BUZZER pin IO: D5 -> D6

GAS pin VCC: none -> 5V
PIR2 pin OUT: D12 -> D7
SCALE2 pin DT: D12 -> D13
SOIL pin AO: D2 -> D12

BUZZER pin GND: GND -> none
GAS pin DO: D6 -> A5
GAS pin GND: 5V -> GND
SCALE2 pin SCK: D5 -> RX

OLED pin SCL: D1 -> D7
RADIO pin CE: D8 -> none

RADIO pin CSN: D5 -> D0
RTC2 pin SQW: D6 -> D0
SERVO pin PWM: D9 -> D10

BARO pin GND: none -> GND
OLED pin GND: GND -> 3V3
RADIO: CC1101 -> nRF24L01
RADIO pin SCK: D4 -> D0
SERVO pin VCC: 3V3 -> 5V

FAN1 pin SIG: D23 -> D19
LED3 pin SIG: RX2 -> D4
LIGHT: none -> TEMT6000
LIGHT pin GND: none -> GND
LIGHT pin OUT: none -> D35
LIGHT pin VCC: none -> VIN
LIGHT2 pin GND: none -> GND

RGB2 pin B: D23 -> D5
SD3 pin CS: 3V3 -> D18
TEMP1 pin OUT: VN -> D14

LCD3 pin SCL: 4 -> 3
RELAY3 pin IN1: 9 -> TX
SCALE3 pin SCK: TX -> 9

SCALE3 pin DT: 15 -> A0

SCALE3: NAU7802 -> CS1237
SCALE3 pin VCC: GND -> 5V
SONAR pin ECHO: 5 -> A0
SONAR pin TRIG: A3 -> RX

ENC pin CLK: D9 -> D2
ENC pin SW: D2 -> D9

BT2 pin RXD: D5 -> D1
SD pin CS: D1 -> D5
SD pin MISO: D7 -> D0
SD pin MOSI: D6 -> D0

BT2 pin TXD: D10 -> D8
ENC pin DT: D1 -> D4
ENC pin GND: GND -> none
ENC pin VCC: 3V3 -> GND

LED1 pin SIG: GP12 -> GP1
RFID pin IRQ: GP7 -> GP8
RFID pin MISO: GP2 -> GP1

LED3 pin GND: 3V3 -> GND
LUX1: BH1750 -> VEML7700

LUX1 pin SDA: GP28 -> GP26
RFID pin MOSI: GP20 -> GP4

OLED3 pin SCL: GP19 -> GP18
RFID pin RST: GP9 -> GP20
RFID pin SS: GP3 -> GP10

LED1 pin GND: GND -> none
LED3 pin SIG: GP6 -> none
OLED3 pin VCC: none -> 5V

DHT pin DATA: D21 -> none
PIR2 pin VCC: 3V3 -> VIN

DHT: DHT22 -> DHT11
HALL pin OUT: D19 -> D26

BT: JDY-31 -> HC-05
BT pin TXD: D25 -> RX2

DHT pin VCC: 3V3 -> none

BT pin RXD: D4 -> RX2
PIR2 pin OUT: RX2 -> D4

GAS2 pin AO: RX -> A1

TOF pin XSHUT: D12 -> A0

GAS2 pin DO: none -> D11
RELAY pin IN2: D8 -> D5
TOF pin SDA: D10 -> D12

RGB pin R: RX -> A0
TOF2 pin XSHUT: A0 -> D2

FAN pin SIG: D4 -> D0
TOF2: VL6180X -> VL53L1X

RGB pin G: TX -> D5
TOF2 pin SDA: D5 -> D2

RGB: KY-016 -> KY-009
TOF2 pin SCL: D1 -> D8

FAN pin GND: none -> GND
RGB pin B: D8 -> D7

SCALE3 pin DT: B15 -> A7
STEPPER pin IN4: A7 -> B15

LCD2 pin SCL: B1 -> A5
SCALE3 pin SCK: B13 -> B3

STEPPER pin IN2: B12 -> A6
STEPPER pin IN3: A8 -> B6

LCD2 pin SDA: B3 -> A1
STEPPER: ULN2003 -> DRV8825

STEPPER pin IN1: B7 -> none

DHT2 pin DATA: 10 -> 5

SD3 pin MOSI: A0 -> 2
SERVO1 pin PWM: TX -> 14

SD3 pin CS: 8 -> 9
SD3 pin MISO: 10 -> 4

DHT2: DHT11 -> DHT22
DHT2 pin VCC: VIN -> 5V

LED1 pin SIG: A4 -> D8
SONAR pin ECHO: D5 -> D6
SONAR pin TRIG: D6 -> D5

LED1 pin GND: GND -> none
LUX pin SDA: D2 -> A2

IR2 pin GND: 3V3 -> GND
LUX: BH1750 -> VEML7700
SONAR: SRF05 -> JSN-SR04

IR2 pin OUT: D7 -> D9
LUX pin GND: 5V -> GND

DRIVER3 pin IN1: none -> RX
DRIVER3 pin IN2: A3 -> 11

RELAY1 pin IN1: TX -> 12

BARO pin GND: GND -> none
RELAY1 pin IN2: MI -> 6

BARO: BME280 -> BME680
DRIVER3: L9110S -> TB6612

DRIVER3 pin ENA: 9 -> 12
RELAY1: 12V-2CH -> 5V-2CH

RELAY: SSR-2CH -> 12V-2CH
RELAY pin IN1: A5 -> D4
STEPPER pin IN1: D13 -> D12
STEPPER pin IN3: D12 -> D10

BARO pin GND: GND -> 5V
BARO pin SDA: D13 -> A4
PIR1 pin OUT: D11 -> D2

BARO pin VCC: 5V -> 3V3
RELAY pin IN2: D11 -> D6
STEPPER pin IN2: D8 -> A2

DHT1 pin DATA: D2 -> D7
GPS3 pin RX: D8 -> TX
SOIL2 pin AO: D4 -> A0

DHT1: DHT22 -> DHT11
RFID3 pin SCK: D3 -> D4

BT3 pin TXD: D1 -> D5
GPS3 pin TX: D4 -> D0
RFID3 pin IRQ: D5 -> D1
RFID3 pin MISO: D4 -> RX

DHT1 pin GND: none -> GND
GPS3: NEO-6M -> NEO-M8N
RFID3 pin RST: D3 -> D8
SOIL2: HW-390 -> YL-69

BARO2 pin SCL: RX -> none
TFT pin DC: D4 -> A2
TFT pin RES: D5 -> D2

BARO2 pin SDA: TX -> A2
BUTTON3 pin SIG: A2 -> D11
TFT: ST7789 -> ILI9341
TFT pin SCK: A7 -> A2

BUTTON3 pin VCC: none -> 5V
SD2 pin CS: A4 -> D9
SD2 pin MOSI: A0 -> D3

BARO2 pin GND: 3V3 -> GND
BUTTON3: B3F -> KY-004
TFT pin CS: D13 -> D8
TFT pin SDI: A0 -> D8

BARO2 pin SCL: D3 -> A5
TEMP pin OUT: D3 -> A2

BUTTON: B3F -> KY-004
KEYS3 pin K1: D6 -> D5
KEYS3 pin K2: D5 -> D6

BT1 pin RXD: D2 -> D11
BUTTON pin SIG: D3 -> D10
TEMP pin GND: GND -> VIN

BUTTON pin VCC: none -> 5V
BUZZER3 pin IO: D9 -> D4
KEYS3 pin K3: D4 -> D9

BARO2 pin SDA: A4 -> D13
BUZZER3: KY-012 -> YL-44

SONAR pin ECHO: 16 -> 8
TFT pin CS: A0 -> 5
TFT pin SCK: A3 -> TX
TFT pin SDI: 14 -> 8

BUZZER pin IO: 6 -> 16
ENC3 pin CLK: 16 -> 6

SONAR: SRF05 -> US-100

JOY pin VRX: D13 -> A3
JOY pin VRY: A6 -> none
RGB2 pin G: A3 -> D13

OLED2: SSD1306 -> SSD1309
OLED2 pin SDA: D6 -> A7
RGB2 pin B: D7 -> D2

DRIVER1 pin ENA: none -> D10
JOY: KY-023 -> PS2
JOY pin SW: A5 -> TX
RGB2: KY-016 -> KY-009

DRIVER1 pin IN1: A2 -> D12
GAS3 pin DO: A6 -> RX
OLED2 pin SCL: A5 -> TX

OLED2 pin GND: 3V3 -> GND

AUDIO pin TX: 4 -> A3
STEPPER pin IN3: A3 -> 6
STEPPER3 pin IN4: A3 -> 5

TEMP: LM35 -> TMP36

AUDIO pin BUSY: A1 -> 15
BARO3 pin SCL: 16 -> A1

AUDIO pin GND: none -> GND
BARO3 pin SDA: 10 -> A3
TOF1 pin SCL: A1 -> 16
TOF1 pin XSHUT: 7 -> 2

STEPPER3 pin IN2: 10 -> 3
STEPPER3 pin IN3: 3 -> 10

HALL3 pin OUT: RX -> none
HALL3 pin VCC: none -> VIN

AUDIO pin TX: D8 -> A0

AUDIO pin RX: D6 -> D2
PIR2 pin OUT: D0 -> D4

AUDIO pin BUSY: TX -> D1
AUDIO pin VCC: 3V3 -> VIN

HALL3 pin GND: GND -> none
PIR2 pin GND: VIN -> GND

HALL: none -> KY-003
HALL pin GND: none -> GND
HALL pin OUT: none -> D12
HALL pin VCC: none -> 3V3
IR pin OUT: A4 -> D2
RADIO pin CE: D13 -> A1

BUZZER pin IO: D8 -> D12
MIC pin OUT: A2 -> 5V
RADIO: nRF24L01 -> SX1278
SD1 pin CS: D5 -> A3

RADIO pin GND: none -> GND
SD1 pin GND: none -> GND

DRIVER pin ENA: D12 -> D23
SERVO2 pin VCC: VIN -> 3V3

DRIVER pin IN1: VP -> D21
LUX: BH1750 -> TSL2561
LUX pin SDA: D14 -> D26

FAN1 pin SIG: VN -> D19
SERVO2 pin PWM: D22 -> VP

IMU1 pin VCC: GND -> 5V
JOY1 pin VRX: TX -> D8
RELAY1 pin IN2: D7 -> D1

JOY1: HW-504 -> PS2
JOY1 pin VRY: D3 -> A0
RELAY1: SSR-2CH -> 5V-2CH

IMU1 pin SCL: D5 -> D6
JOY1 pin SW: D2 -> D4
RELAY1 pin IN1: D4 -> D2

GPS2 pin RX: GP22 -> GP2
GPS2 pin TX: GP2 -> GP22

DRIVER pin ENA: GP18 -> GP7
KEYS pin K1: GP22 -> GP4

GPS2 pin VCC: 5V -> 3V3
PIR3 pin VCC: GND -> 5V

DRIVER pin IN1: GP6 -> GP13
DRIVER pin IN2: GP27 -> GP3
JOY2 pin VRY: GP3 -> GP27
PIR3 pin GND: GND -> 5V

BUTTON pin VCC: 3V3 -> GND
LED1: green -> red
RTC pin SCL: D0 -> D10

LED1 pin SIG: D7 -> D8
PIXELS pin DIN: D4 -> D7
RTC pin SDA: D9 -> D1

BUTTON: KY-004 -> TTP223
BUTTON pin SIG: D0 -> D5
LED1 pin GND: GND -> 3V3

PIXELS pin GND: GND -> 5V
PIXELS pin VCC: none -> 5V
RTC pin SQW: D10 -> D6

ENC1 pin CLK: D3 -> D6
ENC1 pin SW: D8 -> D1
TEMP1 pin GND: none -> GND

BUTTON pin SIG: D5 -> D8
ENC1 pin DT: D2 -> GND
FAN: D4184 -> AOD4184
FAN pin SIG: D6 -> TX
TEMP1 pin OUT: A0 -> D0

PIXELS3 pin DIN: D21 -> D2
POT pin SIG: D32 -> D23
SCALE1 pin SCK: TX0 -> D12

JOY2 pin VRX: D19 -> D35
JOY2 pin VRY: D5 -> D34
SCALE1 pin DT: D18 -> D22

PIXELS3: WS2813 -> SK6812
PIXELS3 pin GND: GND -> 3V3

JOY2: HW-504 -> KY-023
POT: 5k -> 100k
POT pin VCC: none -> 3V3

■ Prompt ■
When you repeat the lines, start with the first line of the material and end with the line that contains "SONAR pin ECHO: 5 -> A0", keeping both and reproducing each exactly, with nothing added.

■ Expected answer ■
BUZZER pin IO: D5 -> D6

GAS pin VCC: none -> 5V
PIR2 pin OUT: D12 -> D7
SCALE2 pin DT: D12 -> D13
SOIL pin AO: D2 -> D12

BUZZER pin GND: GND -> none
GAS pin DO: D6 -> A5
GAS pin GND: 5V -> GND
SCALE2 pin SCK: D5 -> RX

OLED pin SCL: D1 -> D7
RADIO pin CE: D8 -> none

RADIO pin CSN: D5 -> D0
RTC2 pin SQW: D6 -> D0
SERVO pin PWM: D9 -> D10

BARO pin GND: none -> GND
OLED pin GND: GND -> 3V3
RADIO: CC1101 -> nRF24L01
RADIO pin SCK: D4 -> D0
SERVO pin VCC: 3V3 -> 5V

FAN1 pin SIG: D23 -> D19
LED3 pin SIG: RX2 -> D4
LIGHT: none -> TEMT6000
LIGHT pin GND: none -> GND
LIGHT pin OUT: none -> D35
LIGHT pin VCC: none -> VIN
LIGHT2 pin GND: none -> GND

RGB2 pin B: D23 -> D5
SD3 pin CS: 3V3 -> D18
TEMP1 pin OUT: VN -> D14

LCD3 pin SCL: 4 -> 3
RELAY3 pin IN1: 9 -> TX
SCALE3 pin SCK: TX -> 9

SCALE3 pin DT: 15 -> A0

SCALE3: NAU7802 -> CS1237
SCALE3 pin VCC: GND -> 5V
SONAR pin ECHO: 5 -> A0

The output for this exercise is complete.